**What is needed:** Nothing is needed except the lines below that run from the one with "plátano [amarillo] (267, 341)" through the one with "- → casa [azul] (257, 299)", repeated exactly.

**Exercise input:**
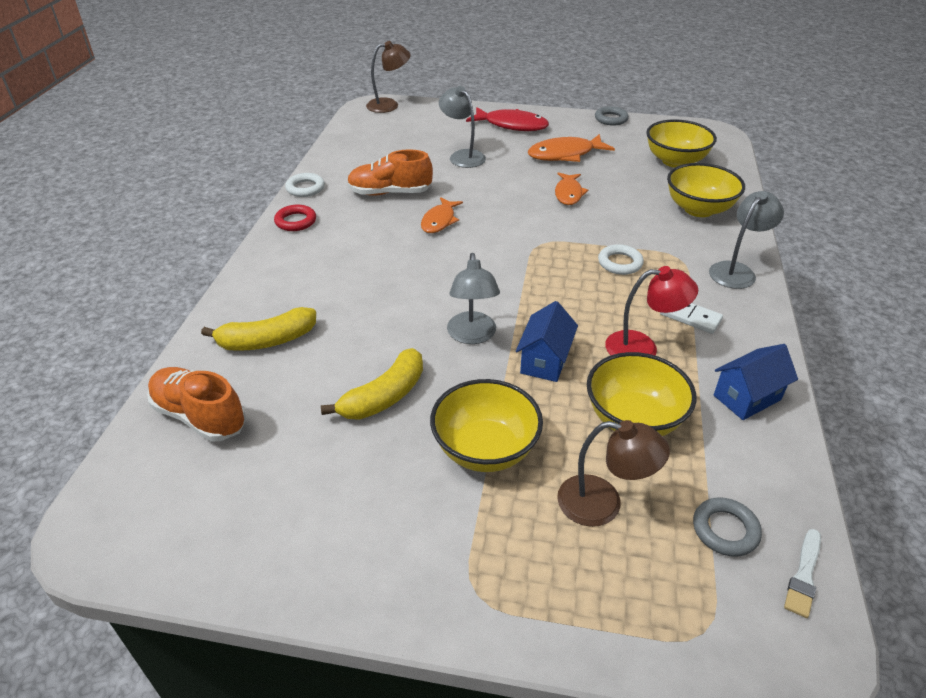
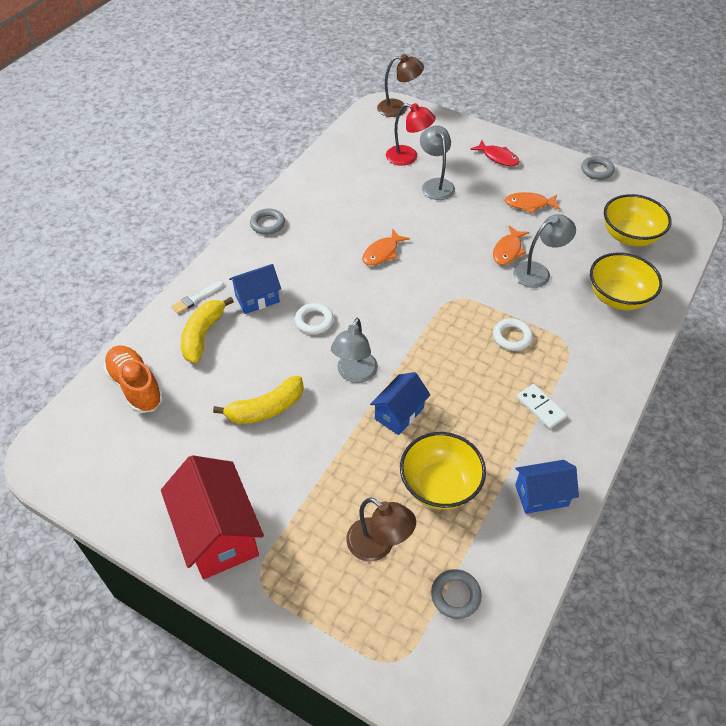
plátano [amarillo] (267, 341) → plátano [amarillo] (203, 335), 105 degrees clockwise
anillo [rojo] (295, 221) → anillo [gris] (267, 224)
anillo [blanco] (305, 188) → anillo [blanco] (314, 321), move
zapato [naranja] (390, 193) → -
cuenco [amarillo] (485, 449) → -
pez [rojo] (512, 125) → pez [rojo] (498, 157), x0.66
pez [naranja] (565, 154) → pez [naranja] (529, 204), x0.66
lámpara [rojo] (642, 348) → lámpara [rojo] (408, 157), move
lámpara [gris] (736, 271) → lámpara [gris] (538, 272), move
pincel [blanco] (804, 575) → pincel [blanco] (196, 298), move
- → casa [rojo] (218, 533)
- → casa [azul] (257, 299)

* * *

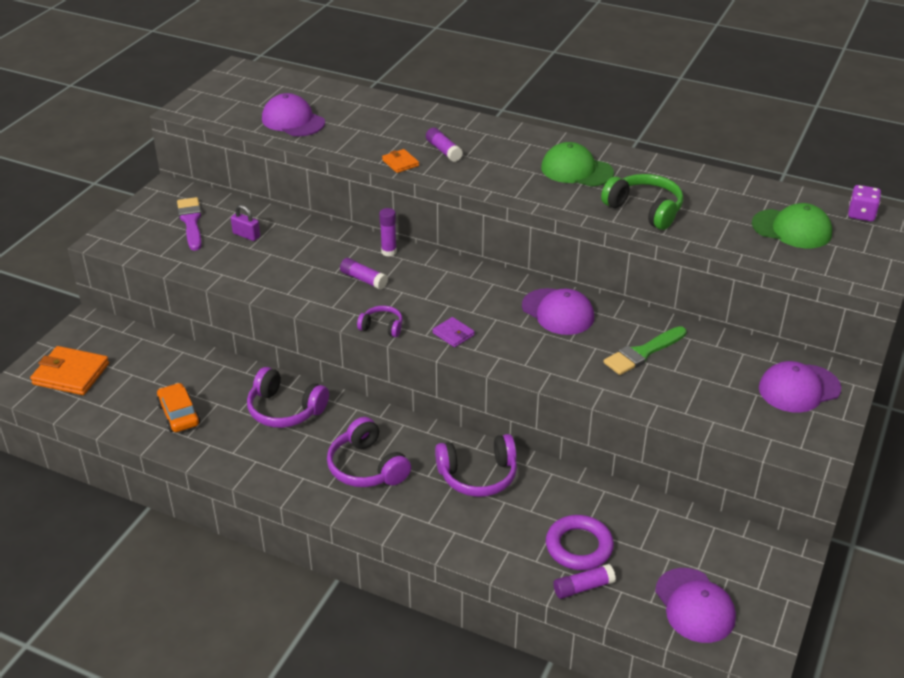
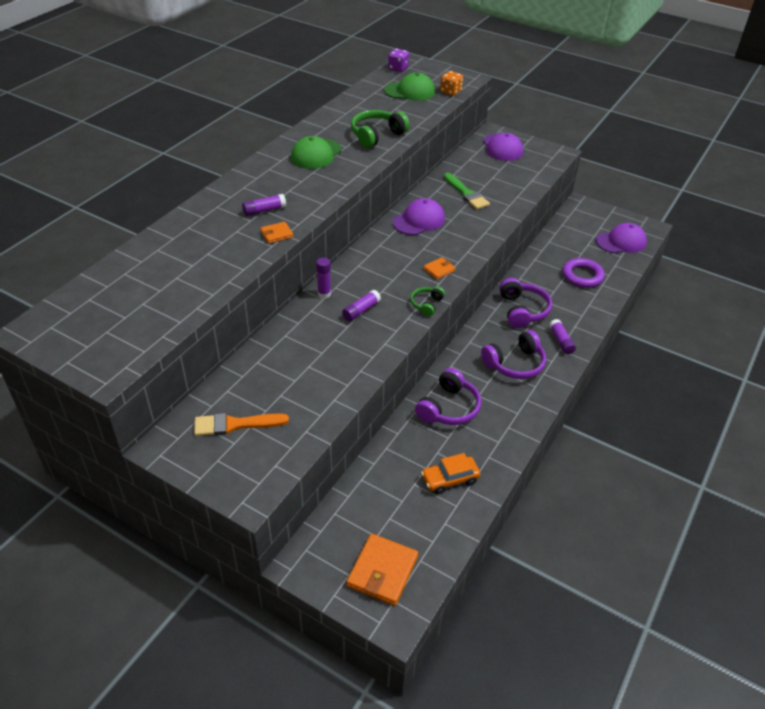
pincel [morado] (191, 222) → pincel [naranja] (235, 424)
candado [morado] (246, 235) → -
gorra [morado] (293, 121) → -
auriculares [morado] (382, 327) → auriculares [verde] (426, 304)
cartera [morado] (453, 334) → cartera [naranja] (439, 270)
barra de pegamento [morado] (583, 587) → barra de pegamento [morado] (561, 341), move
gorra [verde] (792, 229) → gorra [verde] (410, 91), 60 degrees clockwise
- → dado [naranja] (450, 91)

---

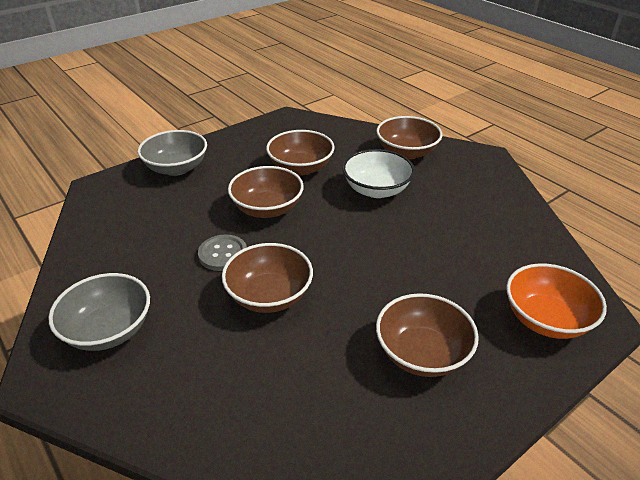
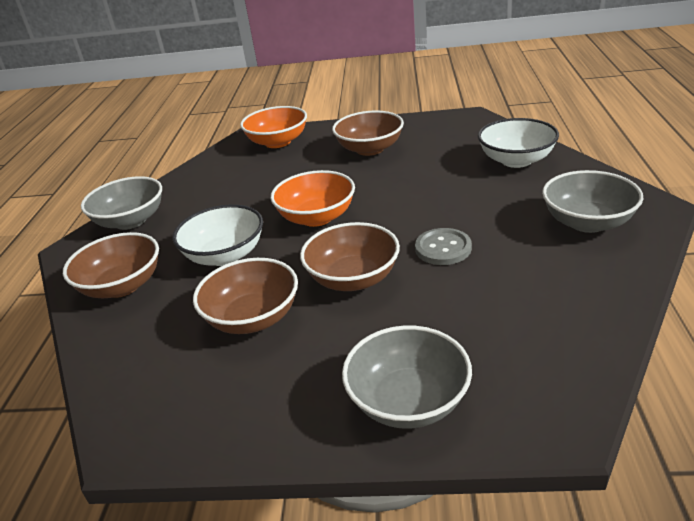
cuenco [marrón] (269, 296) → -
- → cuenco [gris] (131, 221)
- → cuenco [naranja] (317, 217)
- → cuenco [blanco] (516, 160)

**Response to this task:**
plátano [amarillo] (267, 341) → plátano [amarillo] (203, 335), 105 degrees clockwise
anillo [rojo] (295, 221) → anillo [gris] (267, 224)
anillo [blanco] (305, 188) → anillo [blanco] (314, 321), move
zapato [naranja] (390, 193) → -
cuenco [amarillo] (485, 449) → -
pez [rojo] (512, 125) → pez [rojo] (498, 157), x0.66
pez [naranja] (565, 154) → pez [naranja] (529, 204), x0.66
lámpara [rojo] (642, 348) → lámpara [rojo] (408, 157), move
lámpara [gris] (736, 271) → lámpara [gris] (538, 272), move
pincel [blanco] (804, 575) → pincel [blanco] (196, 298), move
- → casa [rojo] (218, 533)
- → casa [azul] (257, 299)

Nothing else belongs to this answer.